TASK STATEMENT: Leave out the pictures and reproduce all of the data exactly.

THE INPUT:

☆ ☆ ☆ ☆

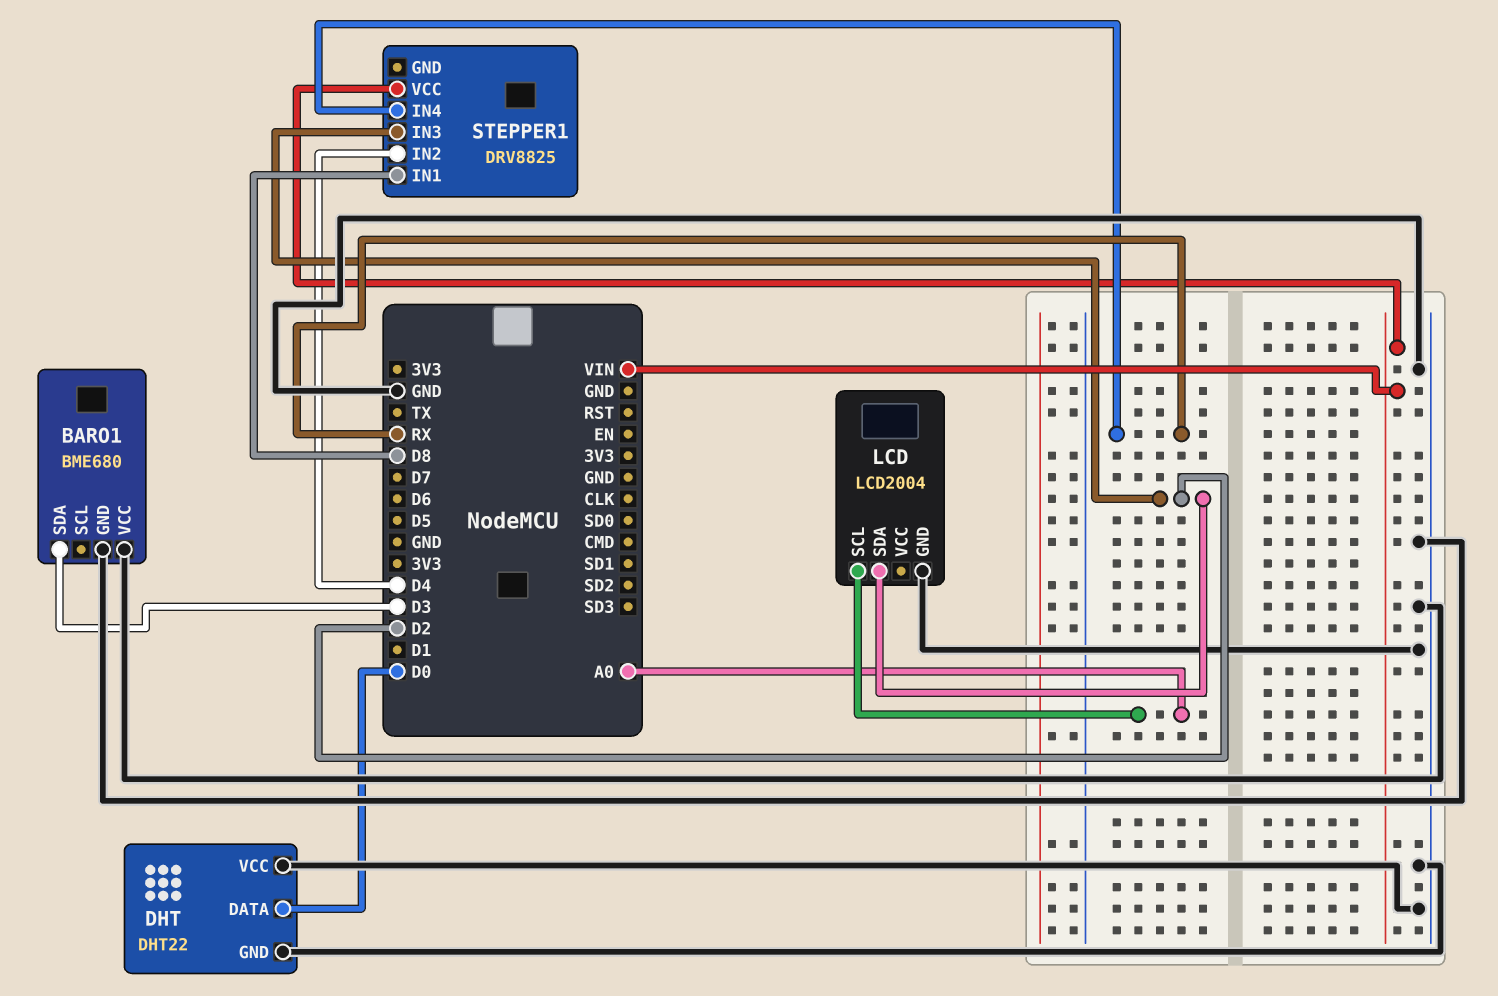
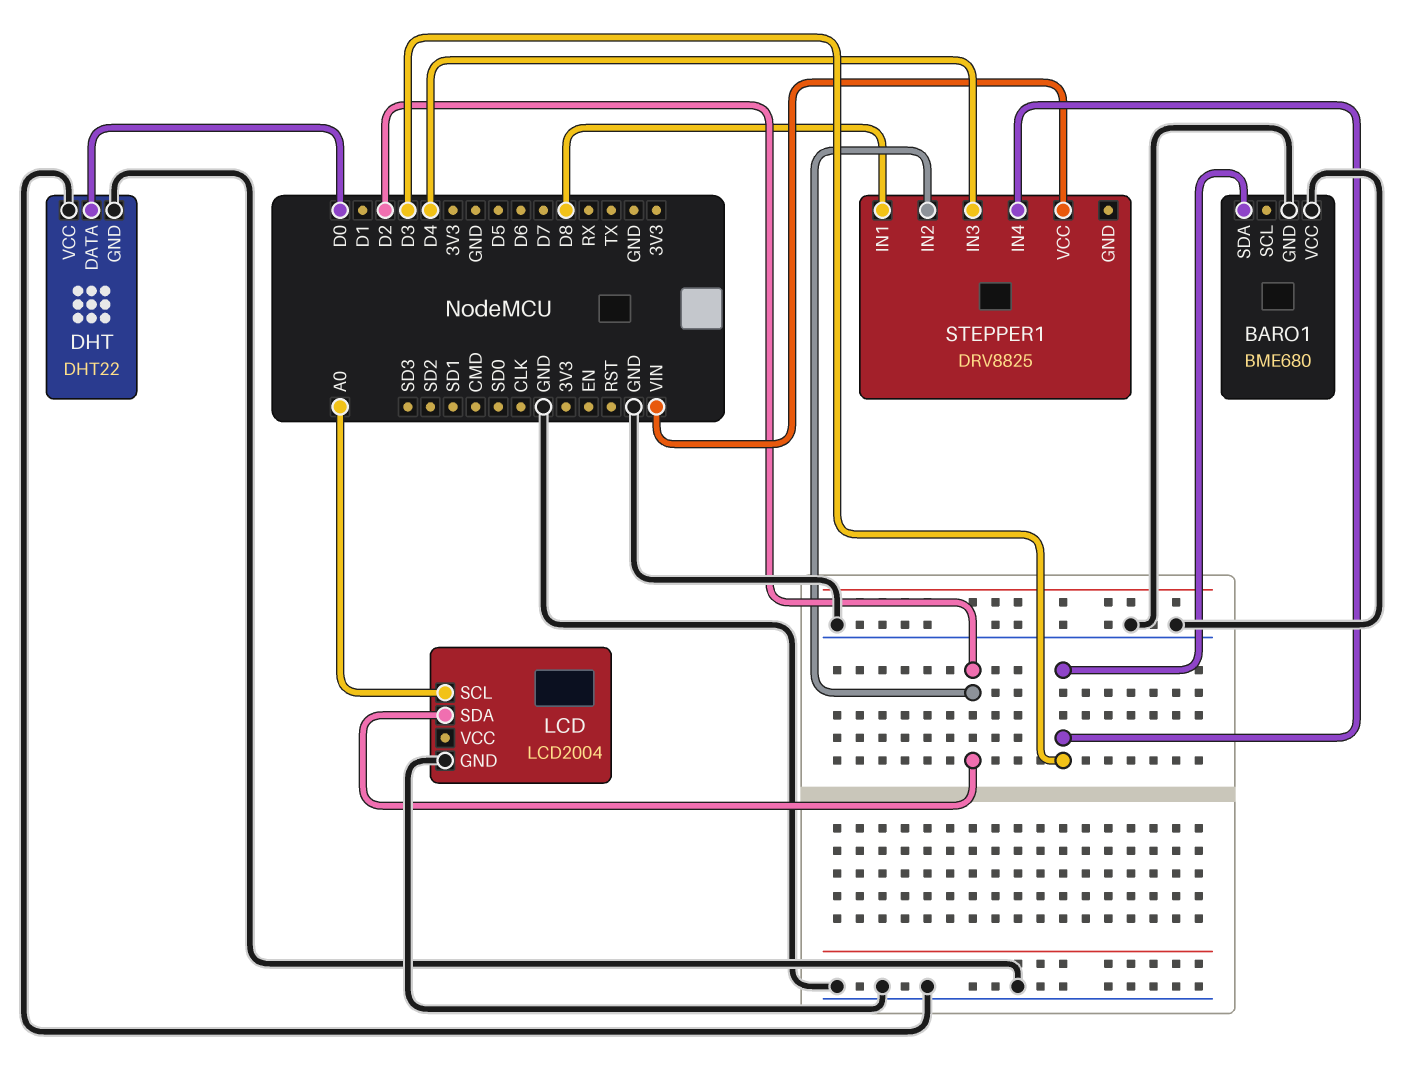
STEPPER1 pin IN2: D4 -> D2
STEPPER1 pin IN3: D2 -> D4
STEPPER1 pin IN4: RX -> D3

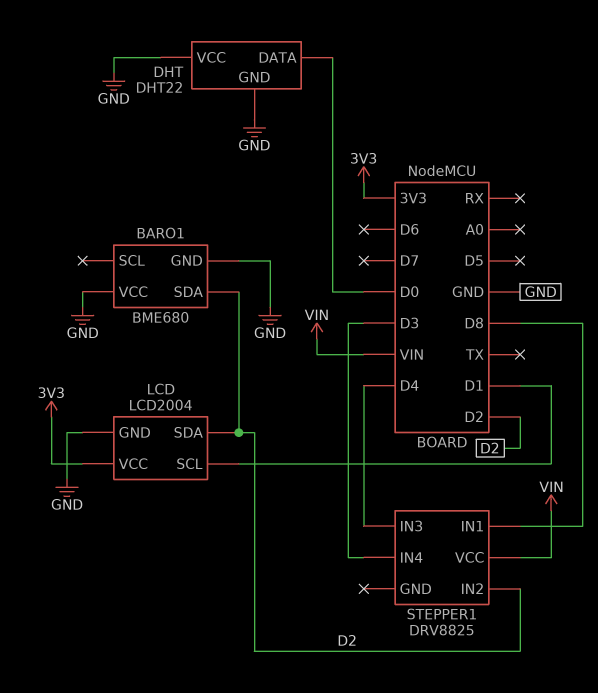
BARO1 pin SDA: D3 -> D2
LCD pin SCL: A0 -> D1
LCD pin VCC: none -> 3V3

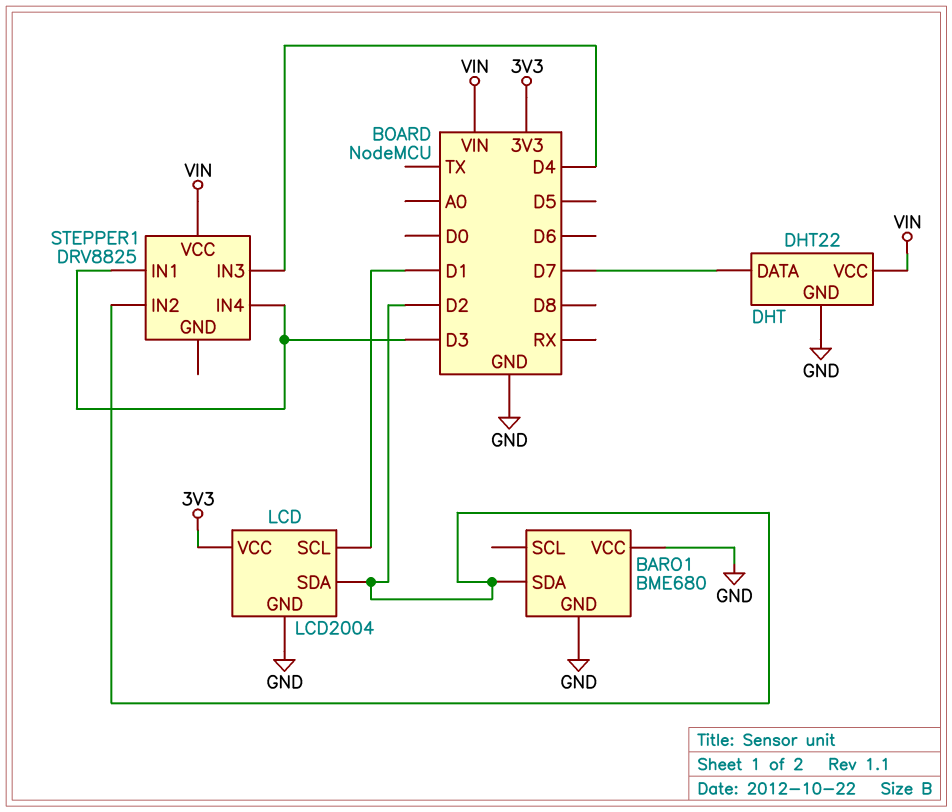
DHT pin DATA: D0 -> D7
DHT pin VCC: GND -> VIN
STEPPER1 pin IN1: D8 -> D3

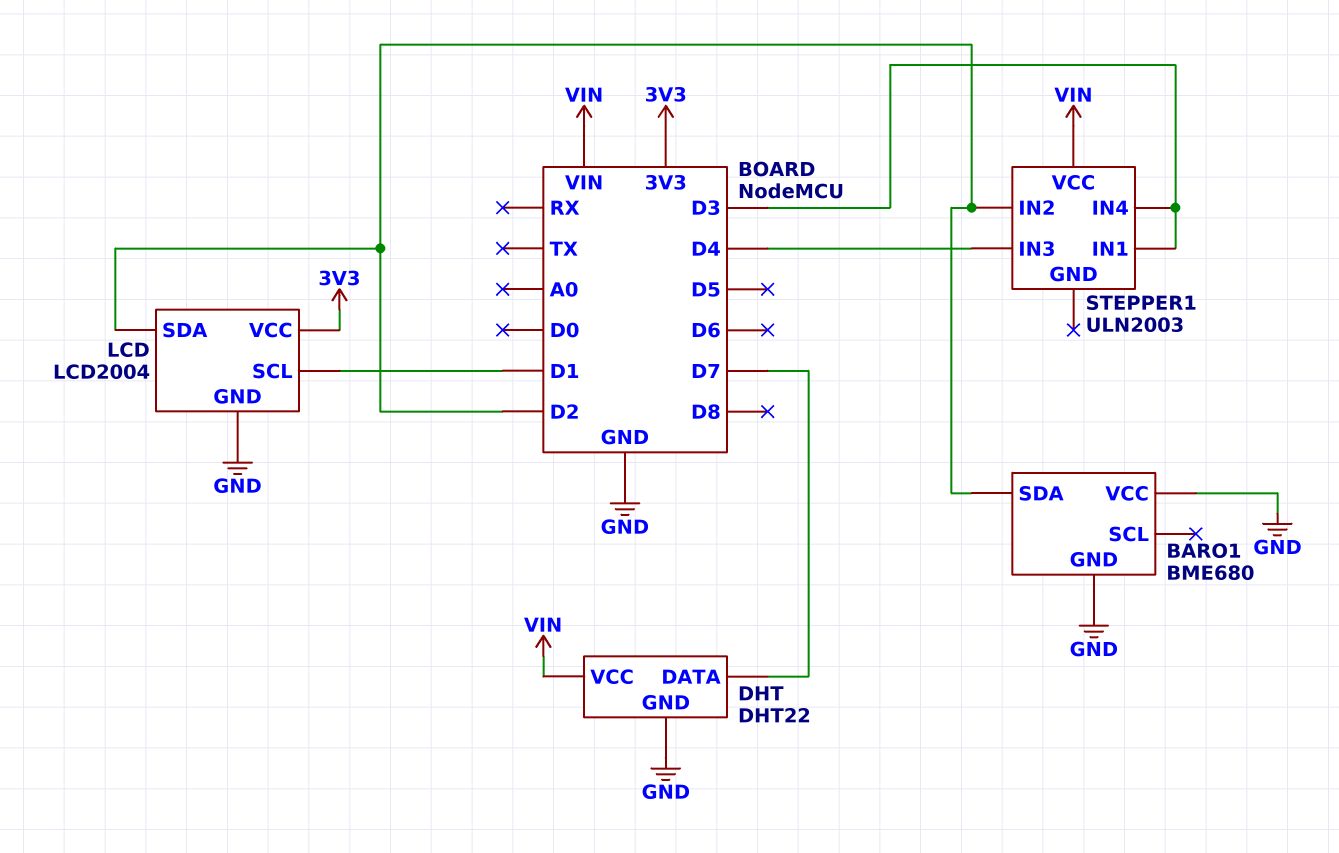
STEPPER1: DRV8825 -> ULN2003

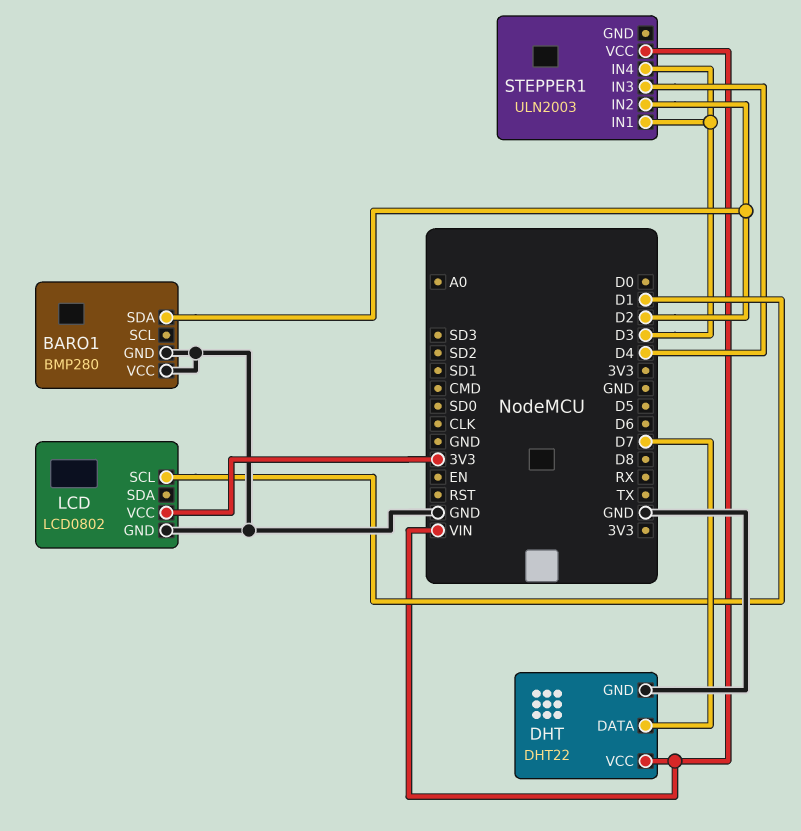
BARO1: BME680 -> BMP280
LCD: LCD2004 -> LCD0802
LCD pin SDA: D2 -> none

☆ ☆ ☆ ☆

RESULT OF THE EXERCISE:
STEPPER1 pin IN2: D4 -> D2
STEPPER1 pin IN3: D2 -> D4
STEPPER1 pin IN4: RX -> D3

BARO1 pin SDA: D3 -> D2
LCD pin SCL: A0 -> D1
LCD pin VCC: none -> 3V3

DHT pin DATA: D0 -> D7
DHT pin VCC: GND -> VIN
STEPPER1 pin IN1: D8 -> D3

STEPPER1: DRV8825 -> ULN2003

BARO1: BME680 -> BMP280
LCD: LCD2004 -> LCD0802
LCD pin SDA: D2 -> none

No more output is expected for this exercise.